─── SUPPLIED DATA ───

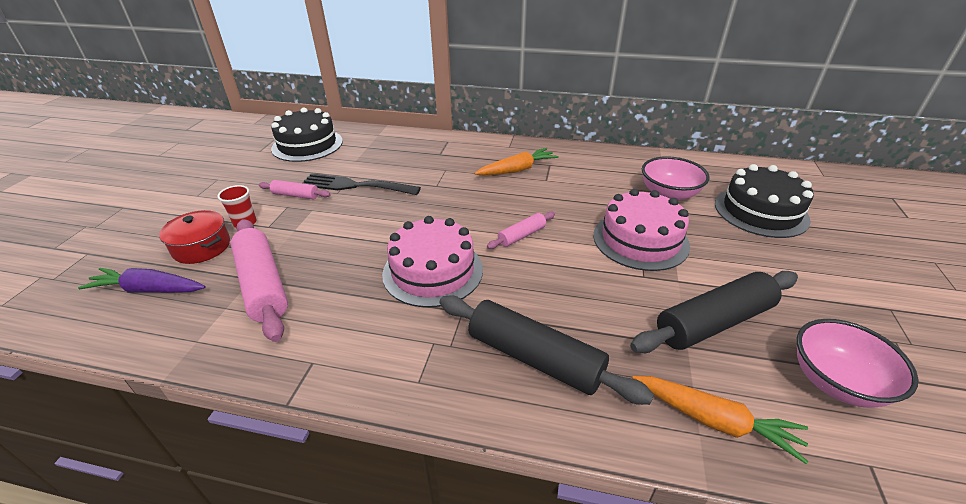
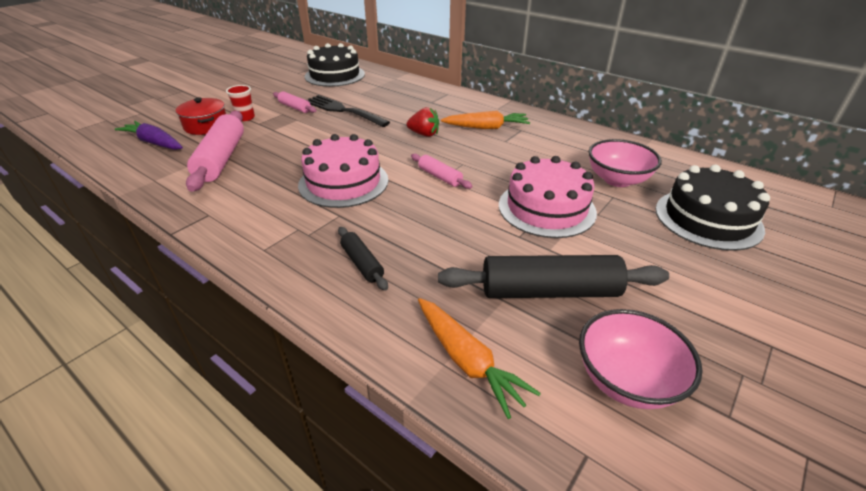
camera: 25 degrees right, 0 degrees up
black rolling pin [439,296,654,405] -> black rolling pin [338,227,388,291], size x0.51
pink rolling pin [487,211,555,249] -> pink rolling pin turned 60 degrees clockwise [411,154,472,189]
none -> red strawberry [407,107,439,137]

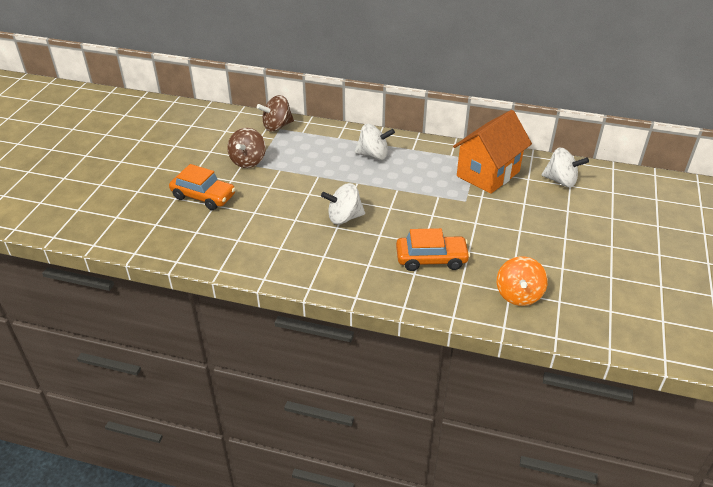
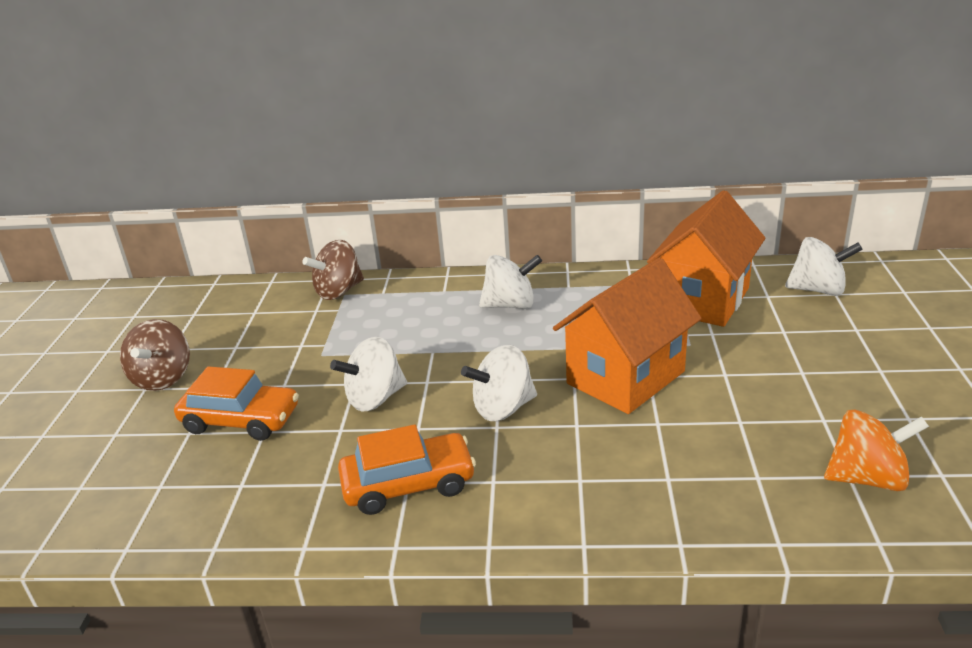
camera: 10 degrees left, 10 degrees down
brown spinning top [228,128,266,168] -> brown spinning top moved to [120,319,190,391]
orange car [396,228,470,271] -> orange car moved to [338,425,476,515]
orange spinning top [497,256,548,306] -> orange spinning top turned 90 degrees counterclockwise [824,410,929,491]
none -> white spinning top [330,336,407,412]
none -> orange house [553,258,702,414]

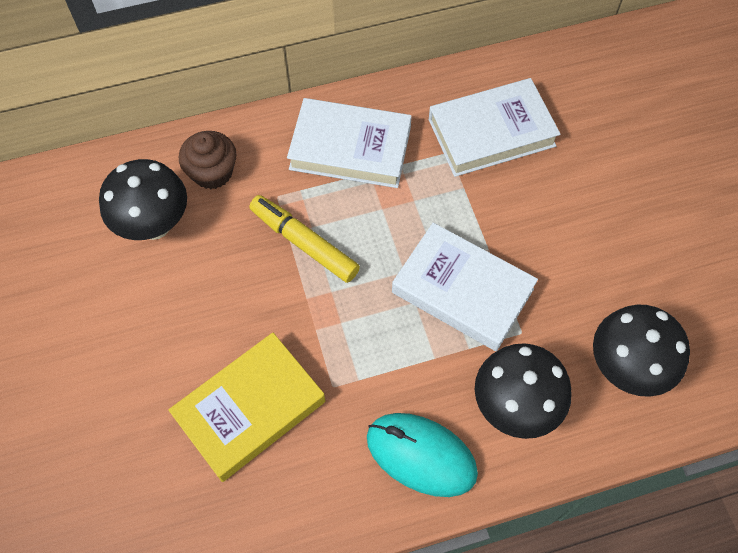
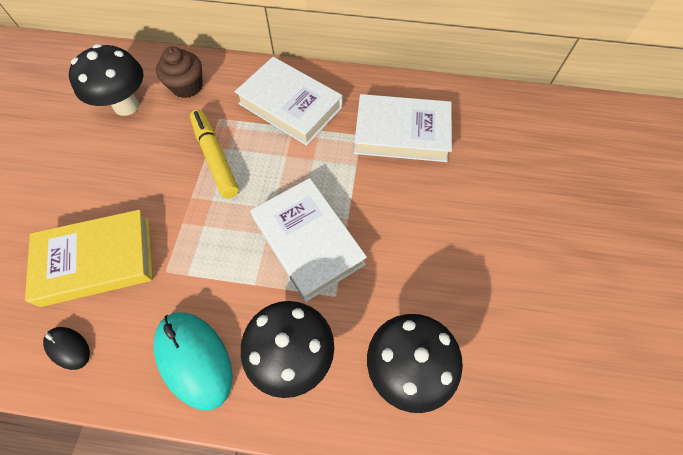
camera: 25 degrees right, 0 degrees up
none -> black mouse [43,327,90,370]

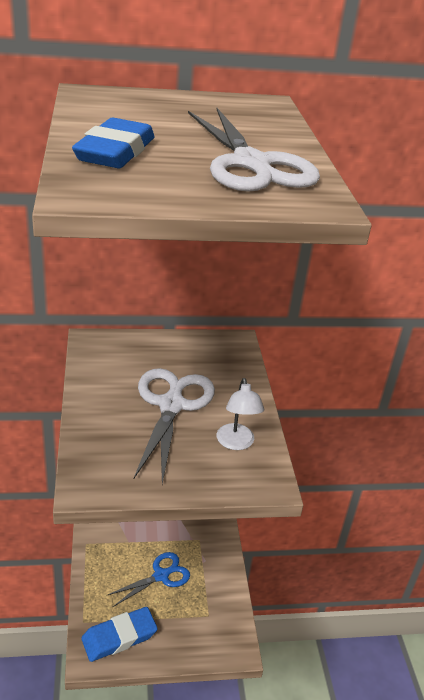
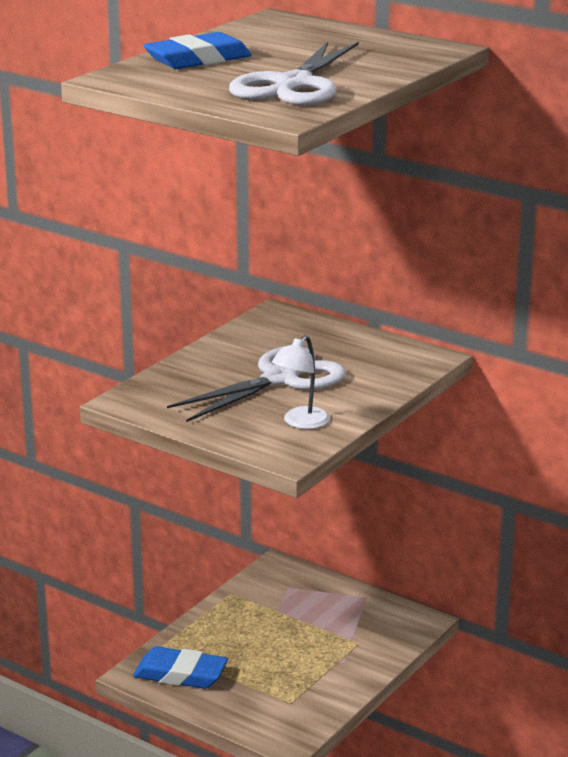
camera: 45 degrees right, 10 degrees down
blue scissors [106,552,190,607] -> none

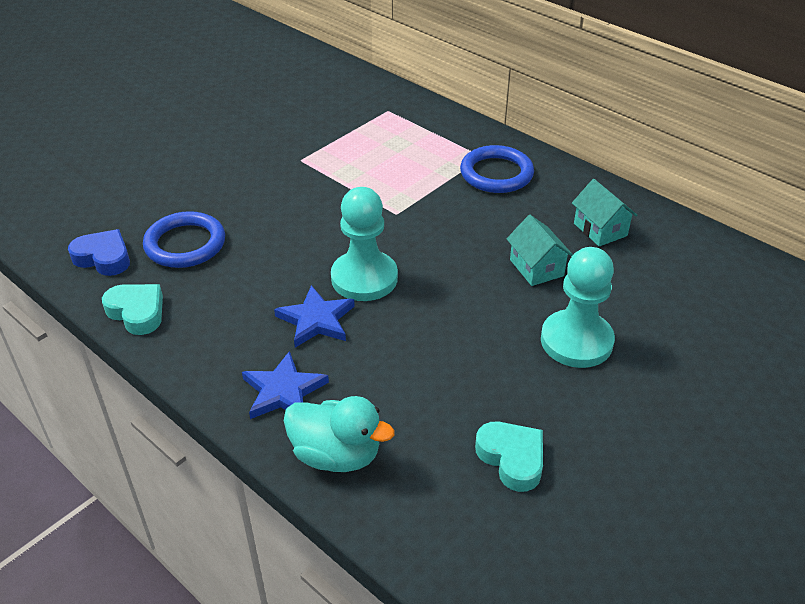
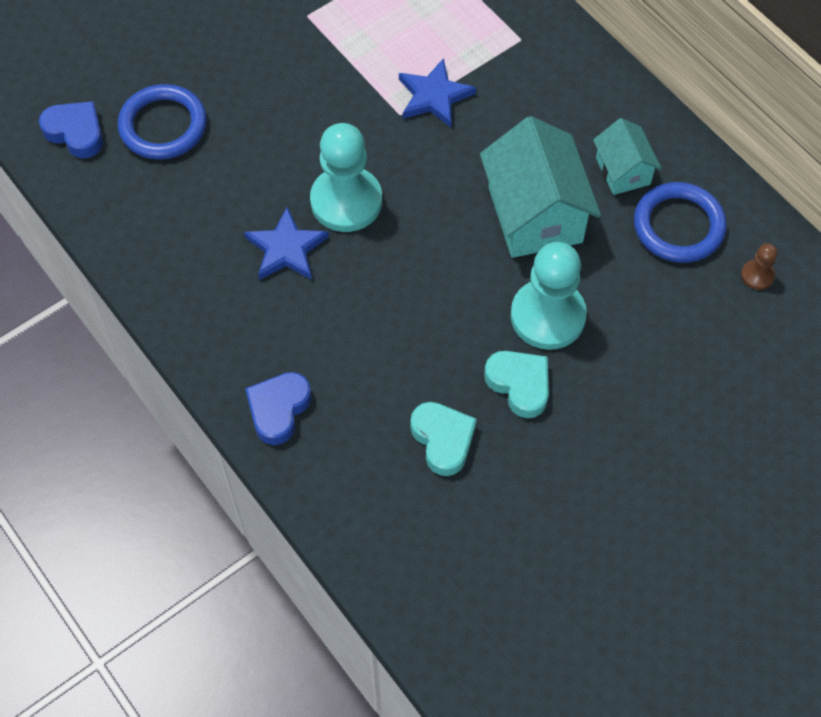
camera: 10 degrees right, 20 degrees up
turquoise heart [102,284,163,335] -> turquoise heart moved to [484,351,549,418]
blue star [242,351,329,419] -> blue star moved to [399,58,476,127]
turquoise duck [284,396,395,472] -> blue heart [245,372,312,445]
blue ring [460,145,534,193] -> blue ring moved to [634,182,727,263]
turquoise house [507,215,573,286] -> turquoise house [480,116,601,258], size x1.80
none -> brown pawn [741,243,777,290]

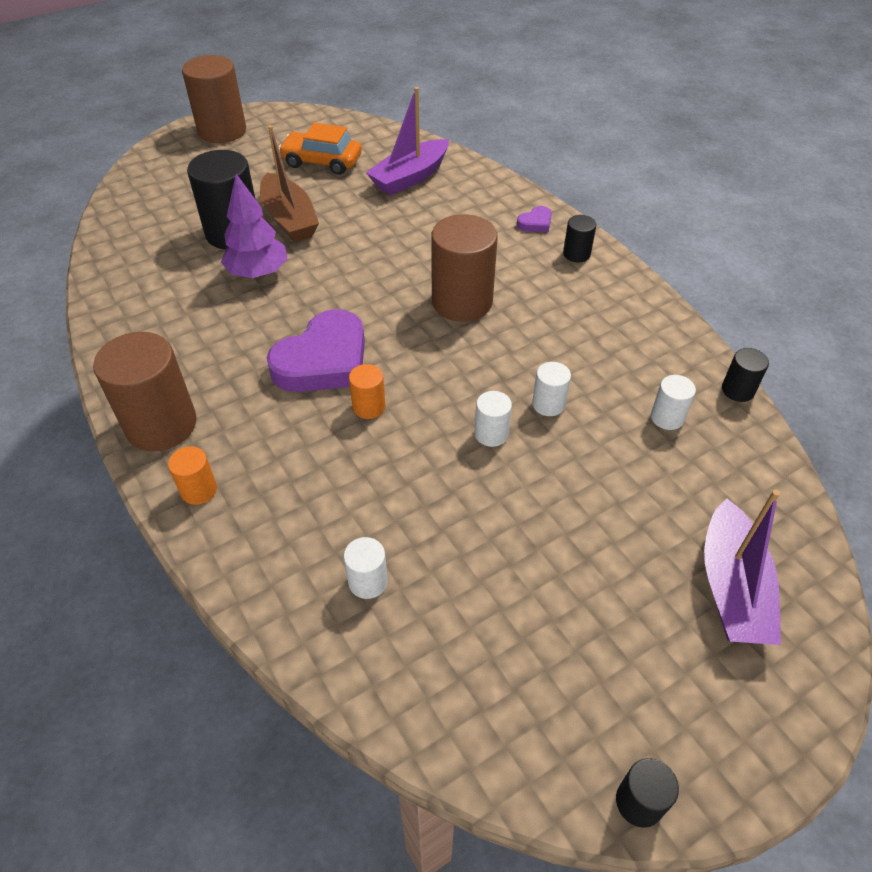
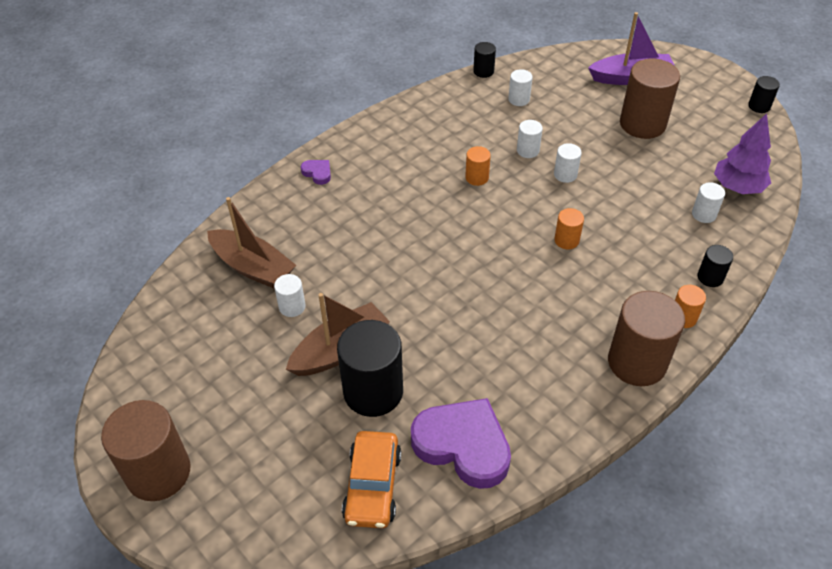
camera: 100 degrees left, 0 degrees up
purple tree [221,174,288,278] -> purple tree moved to [714,114,771,194]
purple heart [266,309,365,392] -> purple heart moved to [411,398,511,489]
orange car [278,123,362,175] -> orange car moved to [342,431,401,528]
purple boat [366,87,449,195] -> brown boat [207,197,296,288]
brown cylinder [431,214,498,322] -> brown cylinder moved to [620,59,680,139]
black cylinder [563,215,596,262] -> black cylinder moved to [698,245,733,287]
none -> white cylinder [274,274,306,317]
none -> orange cylinder [465,146,491,186]

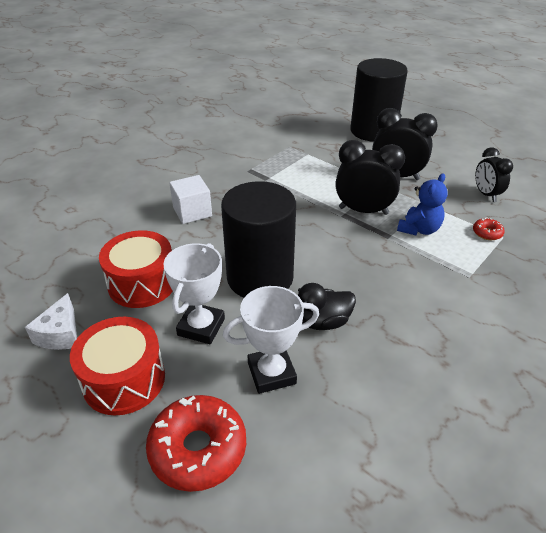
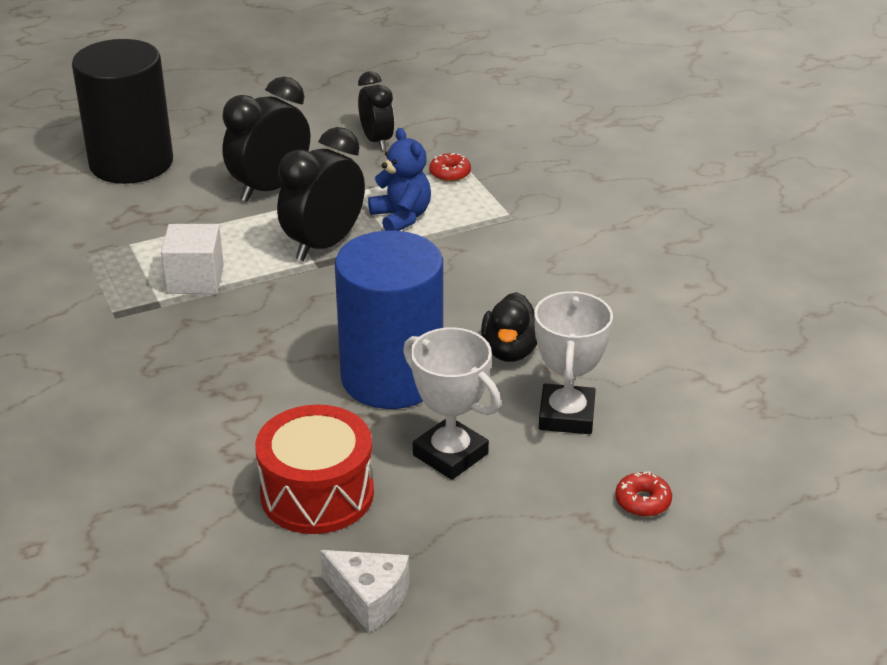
camera: 65 degrees left, 5 degrees down
red drum [70,317,165,415] -> none
red donut [146,395,246,492] -> red donut [615,471,672,517], size x0.46
white cube [169,175,212,224] -> white cube moved to [161,224,224,294]
black cylinder [221,181,296,298] -> blue cylinder [335,231,443,409]
black clock [475,147,513,202] -> black clock turned 120 degrees counterclockwise [358,71,395,150]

───

→ **YOUR INSTRUCTIONS**: For the data above, set down exactly the lines from the line with "orange spinning top [497,256,548,306]" to the line with "camera: 10 degrees right, 20 degrees up", both included, leaving pictures out.

→ **EXERCISE ANSWER**:
orange spinning top [497,256,548,306] -> orange spinning top turned 90 degrees counterclockwise [824,410,929,491]
none -> white spinning top [330,336,407,412]
none -> orange house [553,258,702,414]

camera: 25 degrees right, 0 degrees up
none -> black mouse [43,327,90,370]

camera: 45 degrees right, 10 degrees down
blue scissors [106,552,190,607] -> none

camera: 10 degrees right, 20 degrees up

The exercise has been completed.